◆ Task to carry out
From the line containing "red brick D7:D8" through the last line of the entries below, repeat each line word for word and leave out the rest.

(Collection entries)

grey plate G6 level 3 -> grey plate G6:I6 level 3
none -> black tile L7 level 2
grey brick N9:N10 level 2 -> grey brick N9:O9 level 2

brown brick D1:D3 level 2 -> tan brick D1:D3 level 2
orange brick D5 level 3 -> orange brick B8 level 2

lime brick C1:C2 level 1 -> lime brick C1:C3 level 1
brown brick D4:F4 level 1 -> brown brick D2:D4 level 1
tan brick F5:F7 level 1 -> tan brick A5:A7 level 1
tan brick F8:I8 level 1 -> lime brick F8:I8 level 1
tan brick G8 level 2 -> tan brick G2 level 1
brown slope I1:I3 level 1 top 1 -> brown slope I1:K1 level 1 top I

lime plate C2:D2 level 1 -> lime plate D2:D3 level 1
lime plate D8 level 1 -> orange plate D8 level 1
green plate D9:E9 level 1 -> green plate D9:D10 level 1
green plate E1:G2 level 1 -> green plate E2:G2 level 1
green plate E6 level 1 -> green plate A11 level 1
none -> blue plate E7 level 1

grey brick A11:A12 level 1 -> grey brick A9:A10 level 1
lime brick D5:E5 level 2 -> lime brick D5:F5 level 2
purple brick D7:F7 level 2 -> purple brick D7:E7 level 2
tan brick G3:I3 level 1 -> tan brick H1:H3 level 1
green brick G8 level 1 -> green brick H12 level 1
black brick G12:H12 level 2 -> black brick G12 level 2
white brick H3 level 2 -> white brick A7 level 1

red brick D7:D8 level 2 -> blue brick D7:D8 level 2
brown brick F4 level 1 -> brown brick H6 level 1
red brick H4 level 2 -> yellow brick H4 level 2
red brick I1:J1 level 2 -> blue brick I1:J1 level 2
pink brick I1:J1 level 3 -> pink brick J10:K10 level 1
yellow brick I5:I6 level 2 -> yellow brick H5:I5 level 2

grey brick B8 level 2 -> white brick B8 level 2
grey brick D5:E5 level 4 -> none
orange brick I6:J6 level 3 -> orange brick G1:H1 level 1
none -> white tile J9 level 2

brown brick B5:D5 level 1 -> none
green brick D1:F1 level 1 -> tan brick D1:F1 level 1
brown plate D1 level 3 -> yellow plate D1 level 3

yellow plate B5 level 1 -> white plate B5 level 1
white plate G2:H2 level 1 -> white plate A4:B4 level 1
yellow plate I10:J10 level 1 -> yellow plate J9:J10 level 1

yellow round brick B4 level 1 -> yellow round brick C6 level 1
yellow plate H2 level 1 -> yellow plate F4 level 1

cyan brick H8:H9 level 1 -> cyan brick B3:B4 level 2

◆ Final answer
red brick D7:D8 level 2 -> blue brick D7:D8 level 2
brown brick F4 level 1 -> brown brick H6 level 1
red brick H4 level 2 -> yellow brick H4 level 2
red brick I1:J1 level 2 -> blue brick I1:J1 level 2
pink brick I1:J1 level 3 -> pink brick J10:K10 level 1
yellow brick I5:I6 level 2 -> yellow brick H5:I5 level 2

grey brick B8 level 2 -> white brick B8 level 2
grey brick D5:E5 level 4 -> none
orange brick I6:J6 level 3 -> orange brick G1:H1 level 1
none -> white tile J9 level 2

brown brick B5:D5 level 1 -> none
green brick D1:F1 level 1 -> tan brick D1:F1 level 1
brown plate D1 level 3 -> yellow plate D1 level 3

yellow plate B5 level 1 -> white plate B5 level 1
white plate G2:H2 level 1 -> white plate A4:B4 level 1
yellow plate I10:J10 level 1 -> yellow plate J9:J10 level 1

yellow round brick B4 level 1 -> yellow round brick C6 level 1
yellow plate H2 level 1 -> yellow plate F4 level 1

cyan brick H8:H9 level 1 -> cyan brick B3:B4 level 2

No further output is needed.